— Problem description —
Word for word, copy out the entries below, but not the pictures in them.

— Records from a data source —
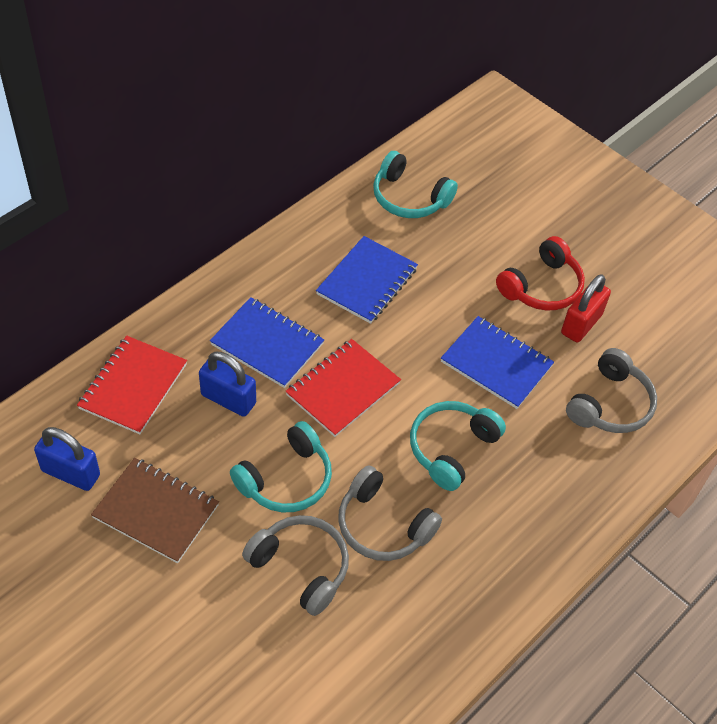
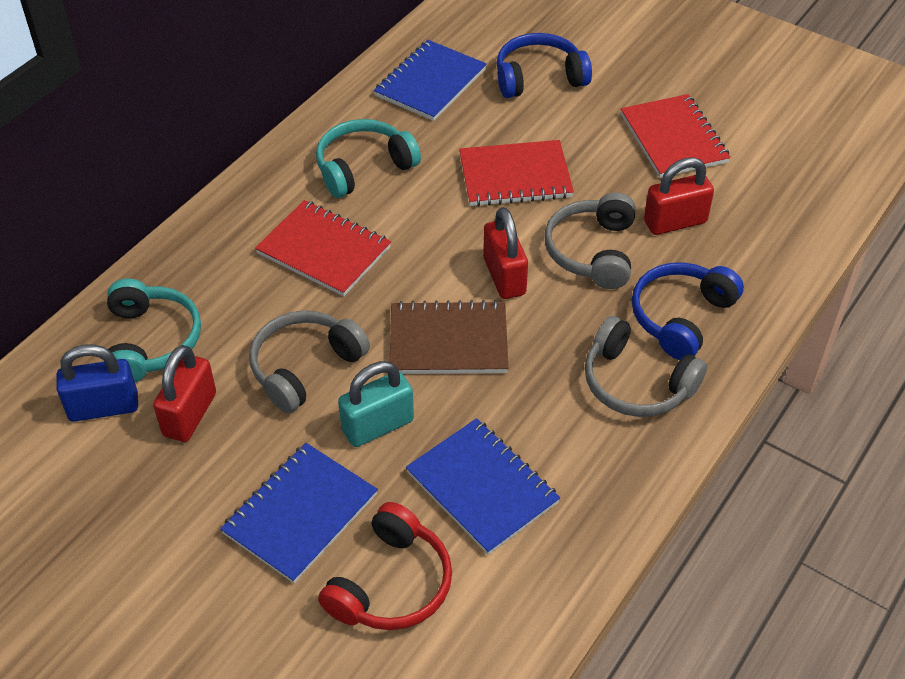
blue headphones: 0 -> 2
blue padlock: 2 -> 1
red notebook: 2 -> 3
red padlock: 1 -> 3
turquoise headphones: 3 -> 2
turquoise padlock: 0 -> 1

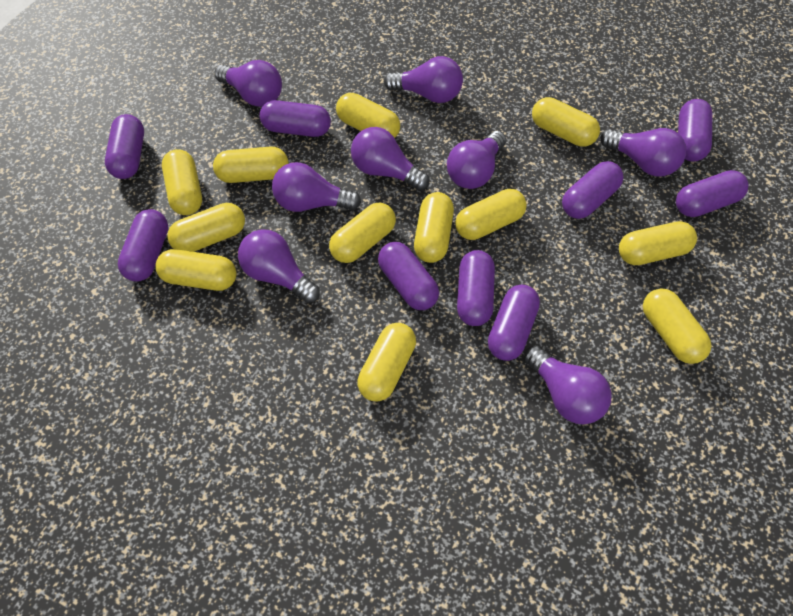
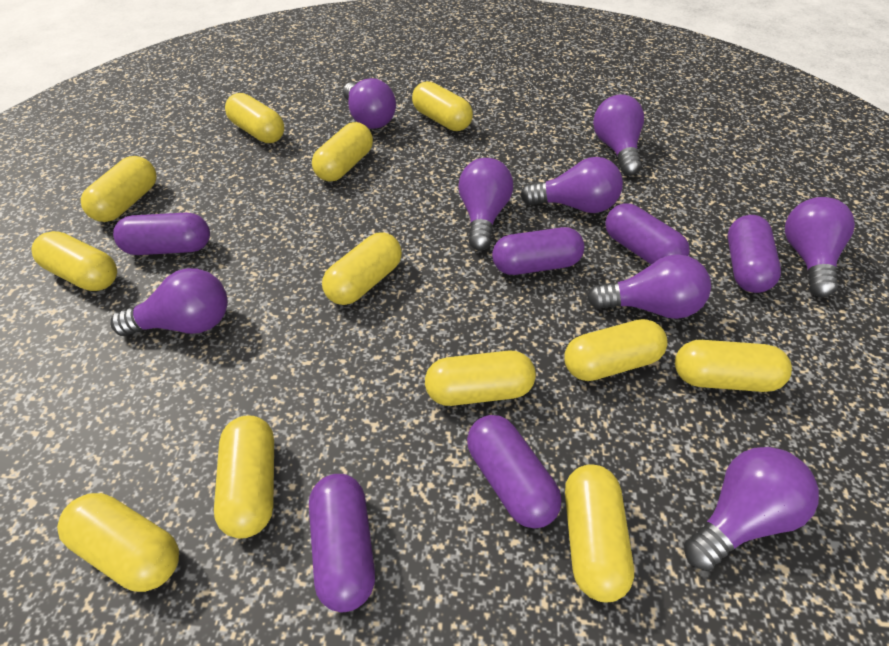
purple capsule: 9 -> 6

— Result —
blue headphones: 0 -> 2
blue padlock: 2 -> 1
red notebook: 2 -> 3
red padlock: 1 -> 3
turquoise headphones: 3 -> 2
turquoise padlock: 0 -> 1

purple capsule: 9 -> 6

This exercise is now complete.